Itemized modification records

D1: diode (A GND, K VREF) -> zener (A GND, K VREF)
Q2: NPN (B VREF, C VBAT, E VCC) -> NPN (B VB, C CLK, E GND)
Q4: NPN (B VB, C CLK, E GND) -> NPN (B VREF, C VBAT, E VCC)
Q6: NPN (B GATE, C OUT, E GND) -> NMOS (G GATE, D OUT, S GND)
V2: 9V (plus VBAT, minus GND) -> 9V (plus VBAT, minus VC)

→ What is required
The entries above need to be repeated in full, exactly as written.

→ Answer for the task
D1: diode (A GND, K VREF) -> zener (A GND, K VREF)
Q2: NPN (B VREF, C VBAT, E VCC) -> NPN (B VB, C CLK, E GND)
Q4: NPN (B VB, C CLK, E GND) -> NPN (B VREF, C VBAT, E VCC)
Q6: NPN (B GATE, C OUT, E GND) -> NMOS (G GATE, D OUT, S GND)
V2: 9V (plus VBAT, minus GND) -> 9V (plus VBAT, minus VC)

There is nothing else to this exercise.